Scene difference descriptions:
= = =

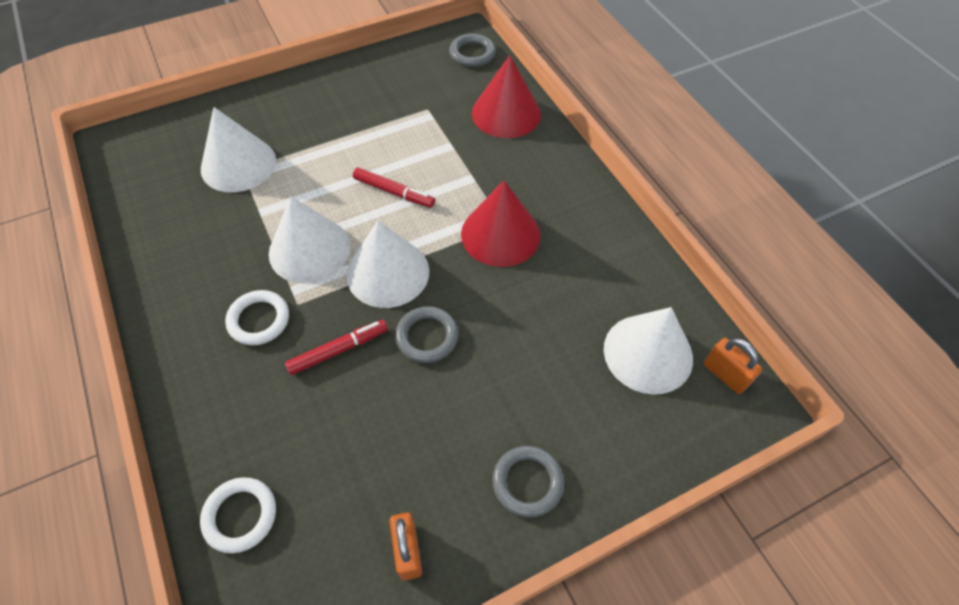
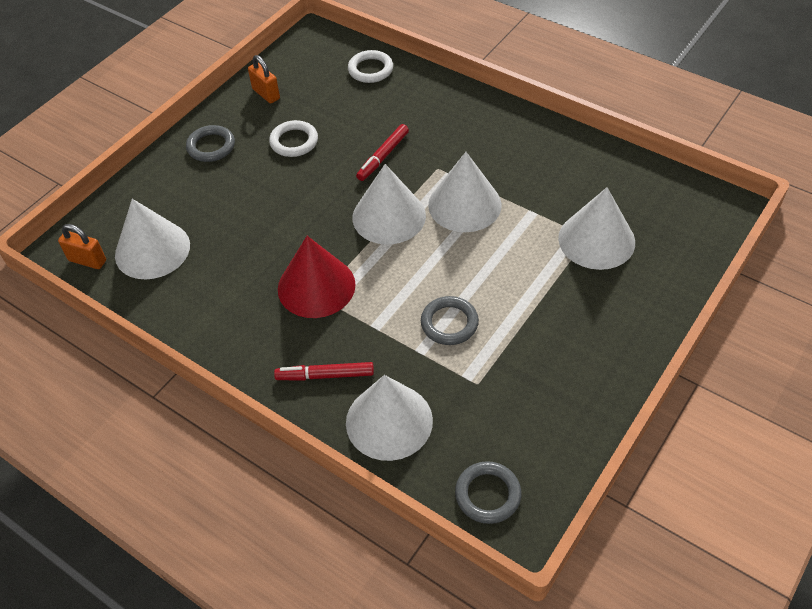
camera: 155 degrees right, 5 degrees down
(259, 320) = (454, 149): white ring -> white ring (294, 142)
(394, 192) = (437, 279): red marker -> red marker (325, 375)
(427, 337) = (326, 189): grey ring -> grey ring (449, 323)
(506, 113) = (389, 421): red cone -> white cone

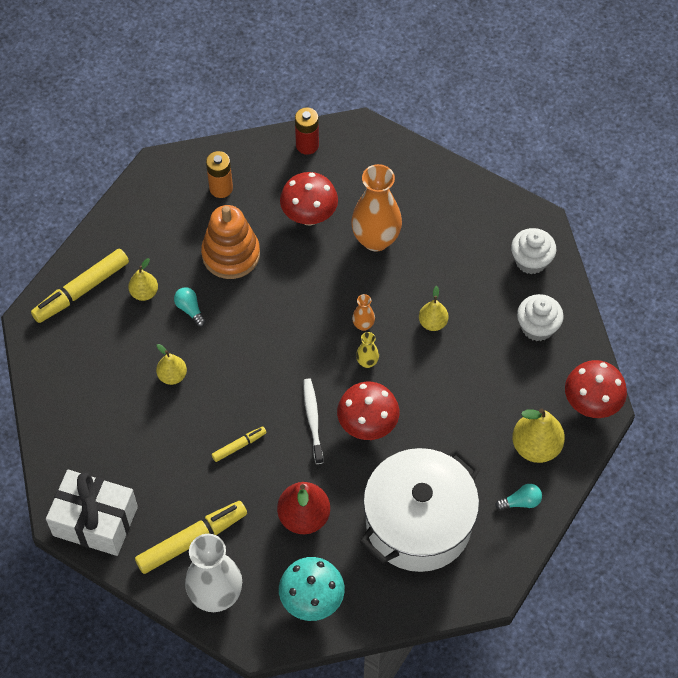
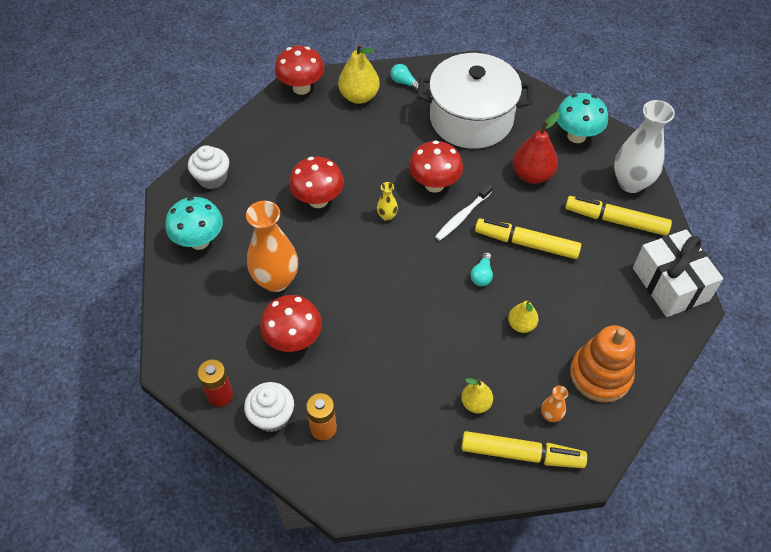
camera: 130 degrees left, 5 degrees down
(190, 309) = (457, 358): turquoise light bulb -> turquoise light bulb (482, 275)
(231, 254) = (381, 368): orange stacking toy -> orange stacking toy (600, 375)
(239, 446) = (526, 243): yellow marker -> yellow marker, size x1.96
(363, 325) = (359, 238): orange vase -> orange vase (550, 415)
(432, 323) = (318, 200): yellow pear -> red mushroom
(465, 212) = (199, 241): none -> turquoise mushroom
(537, 327) = (267, 144): white cupcake -> white cupcake (272, 416)

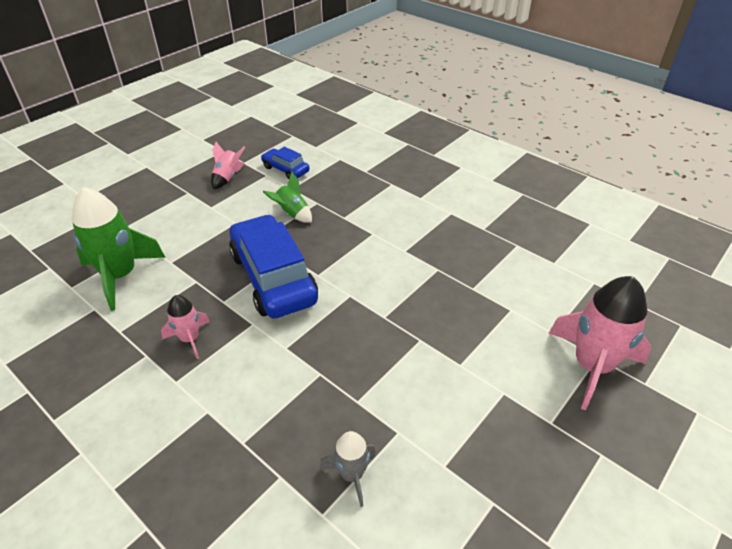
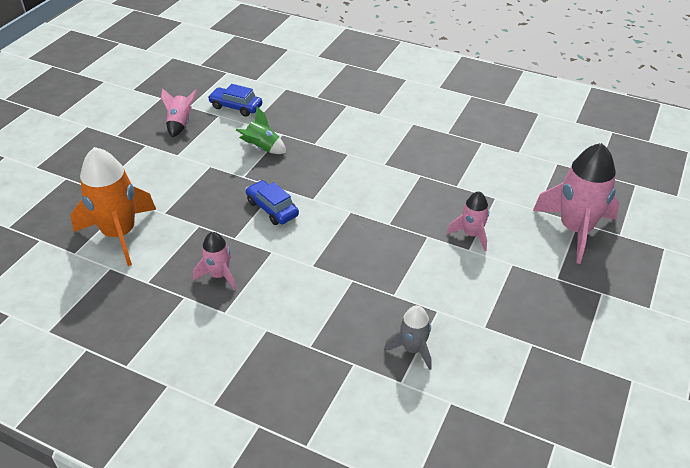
camera: 15 degrees left, 0 degrees up
(120, 276) = (120, 234): green rocket -> orange rocket
(273, 277) = (272, 208): blue car -> blue car, size x0.49
(469, 347) = (471, 234): none -> pink rocket

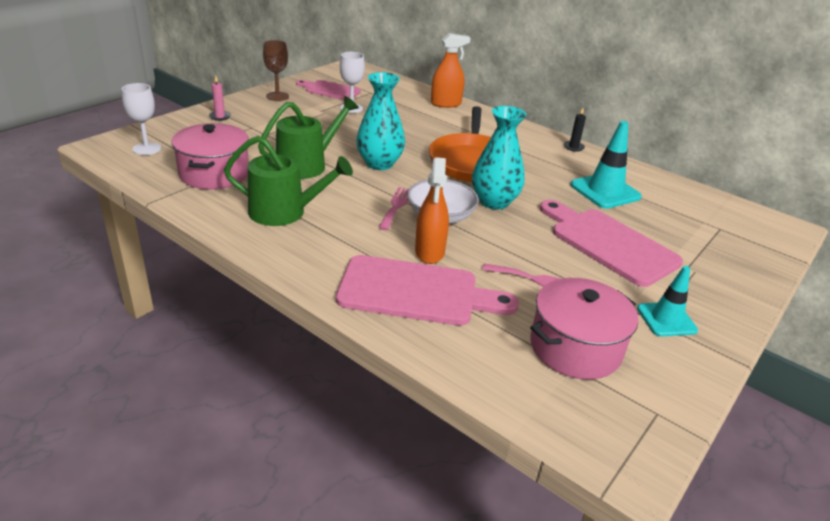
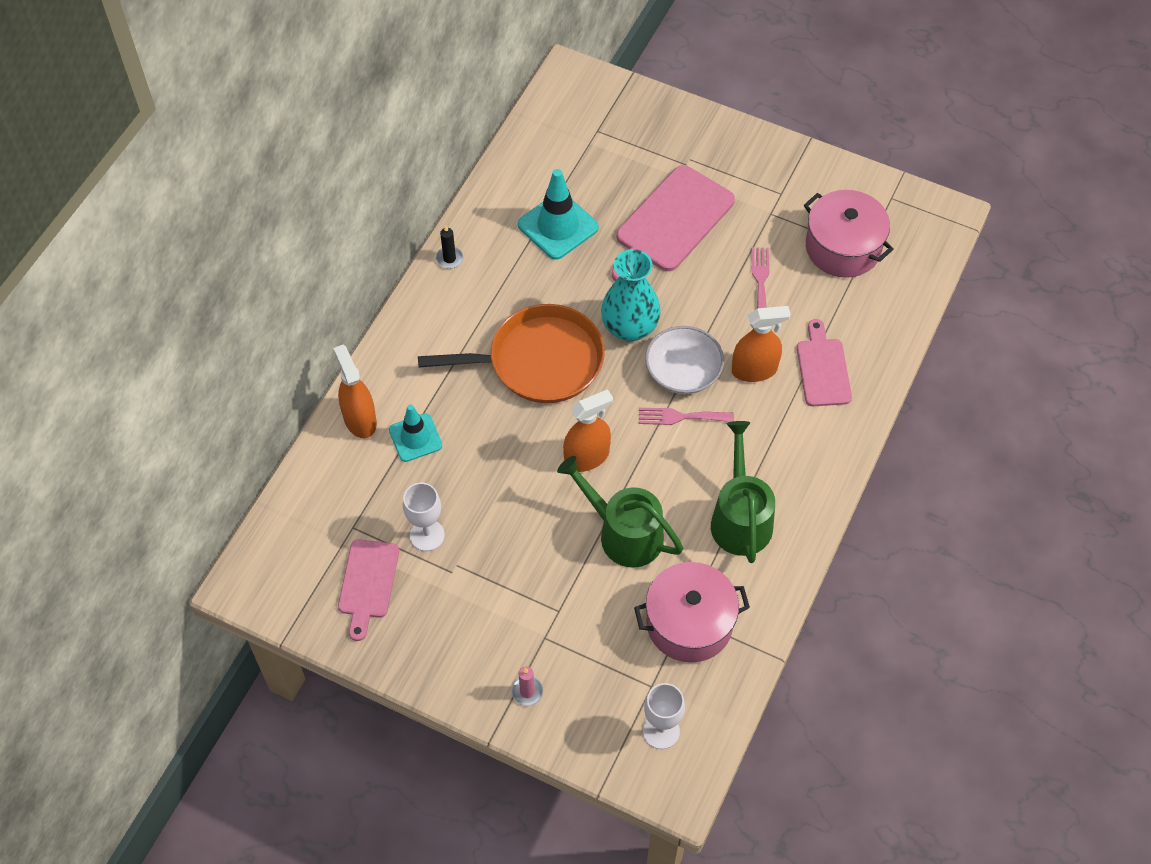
camera: 100 degrees left, 25 degrees up
(277, 96) = (422, 647): brown goblet -> none
(379, 163) = (587, 457): turquoise vase -> orange spray bottle
(416, 292) = (822, 369): pink cutting board -> pink cutting board, size x0.61
(666, 319) = (776, 185): turquoise traffic cone -> turquoise traffic cone (415, 438)

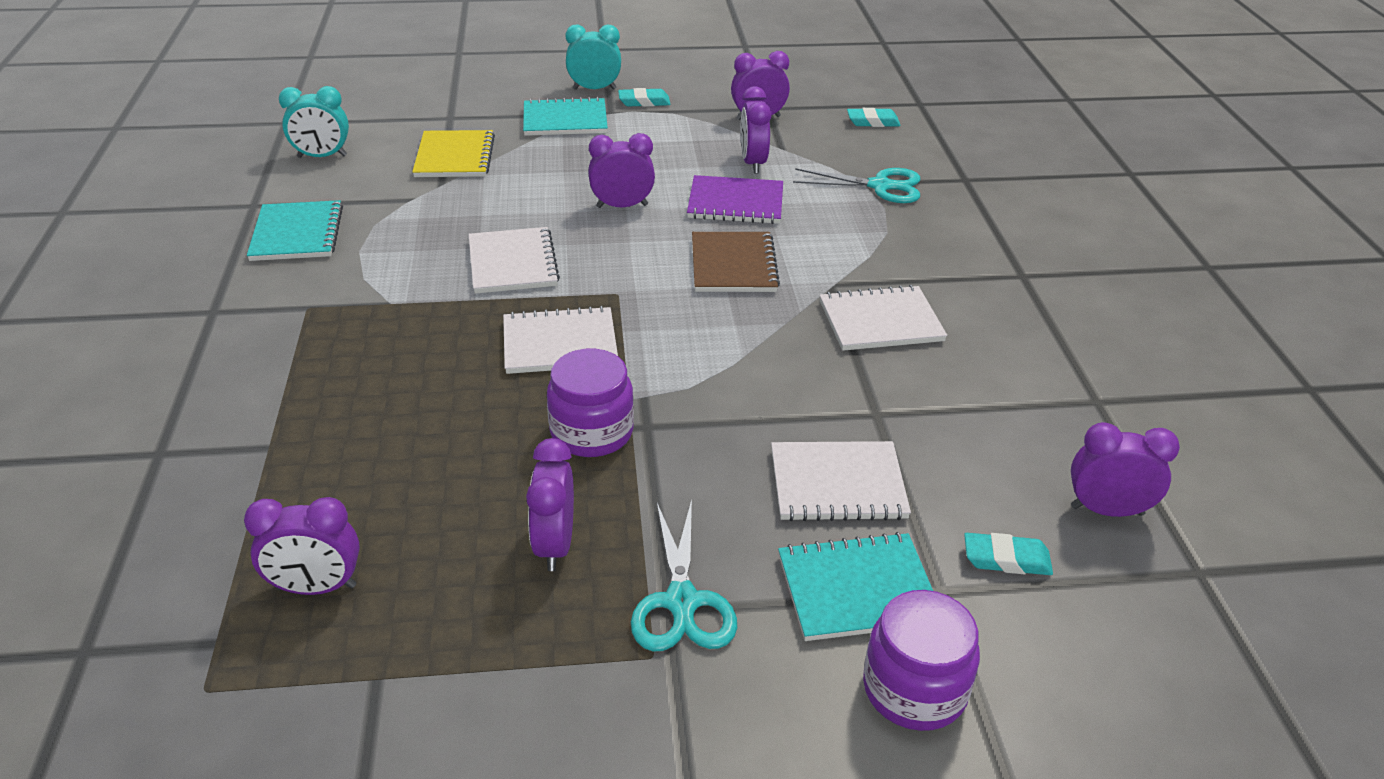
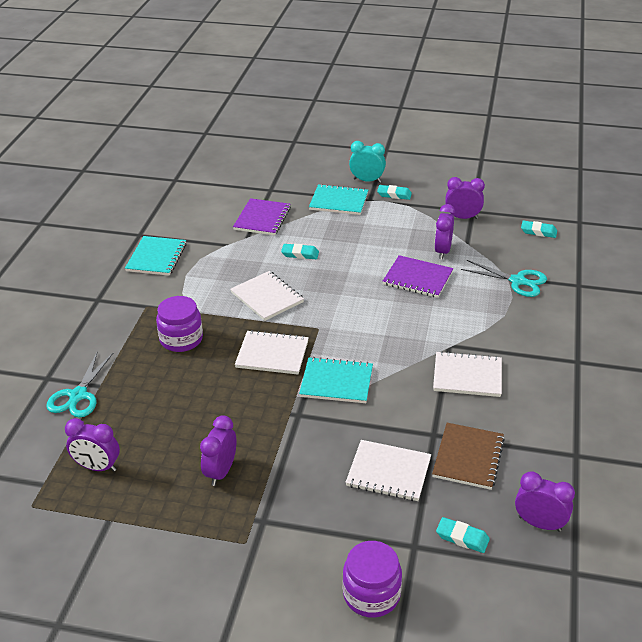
camera: 20 degrees right, 0 degrees up
(322, 156) = (187, 207): turquoise clock -> none
(454, 157) = (262, 218): yellow notebook -> purple notebook
(512, 263) = (267, 297): white notebook -> white notebook turned 45 degrees counterclockwise
(538, 196) = (300, 254): none -> turquoise eraser
(592, 432) = (267, 412): purple jar -> purple jar (181, 339)
(622, 206) = (347, 269): purple clock -> none
(682, 602) = (272, 518): turquoise scissors -> turquoise scissors (78, 395)
(733, 265) = (395, 321): brown notebook -> brown notebook (468, 457)
(857, 589) = (369, 534): turquoise notebook -> turquoise notebook (336, 382)

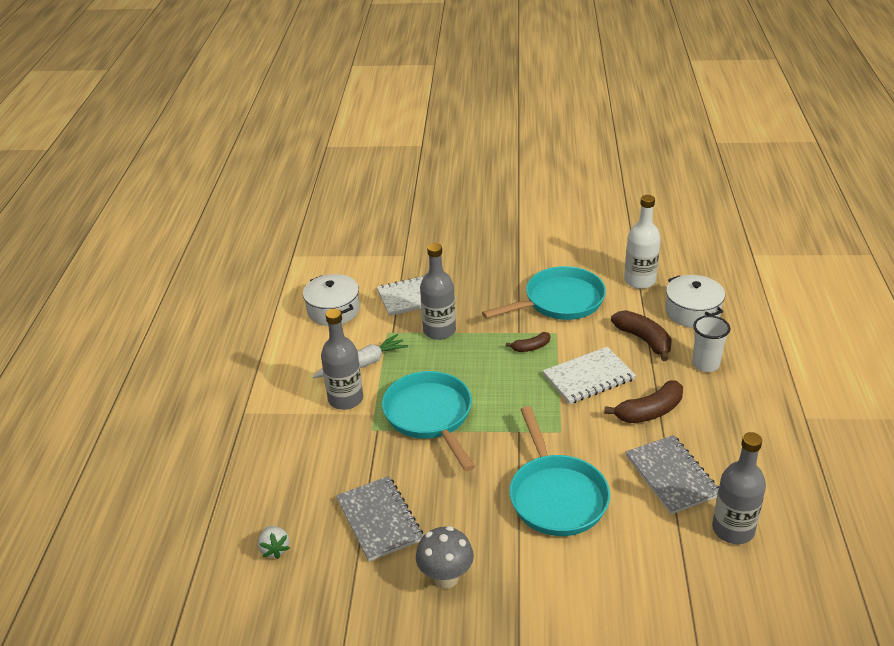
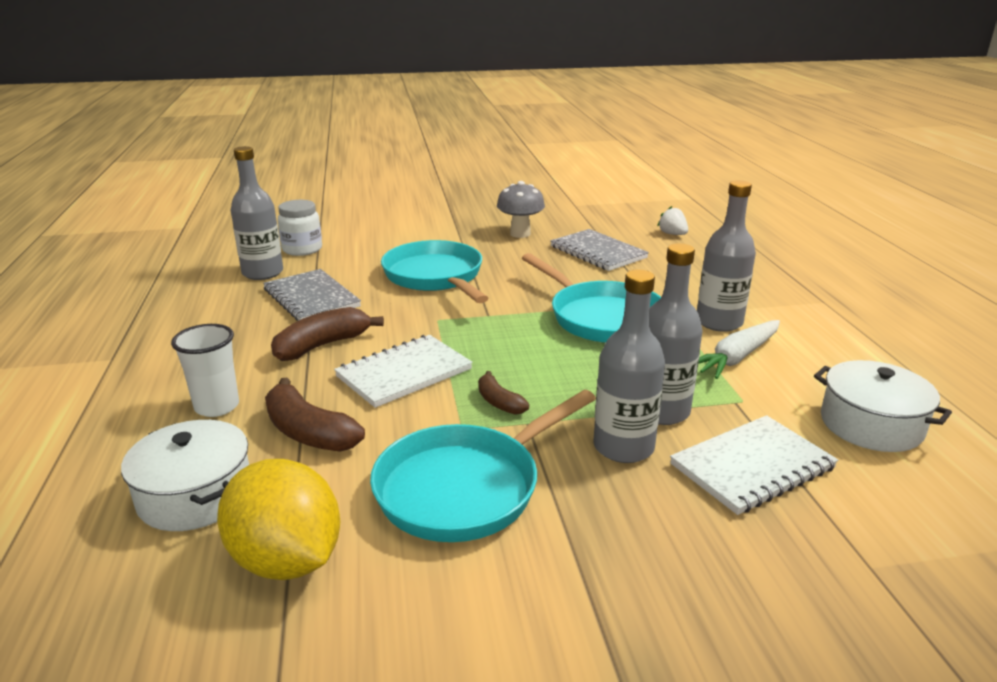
camera: 165 degrees right, 10 degrees down
(473, 312) = (623, 447): none -> grey bottle
(531, 347) = (499, 402): brown banana -> brown banana turned 90 degrees counterclockwise
(639, 281) = (287, 560): white bottle -> yellow lemon
(704, 578) = (302, 249): none -> white jar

= = =

→ **WHAT IS BEING ASKED**:
Show the lines of the records above that mention "turned".

→ **ANSWER BOX**:
(512, 263) = (267, 297): white notebook -> white notebook turned 45 degrees counterclockwise
(531, 347) = (499, 402): brown banana -> brown banana turned 90 degrees counterclockwise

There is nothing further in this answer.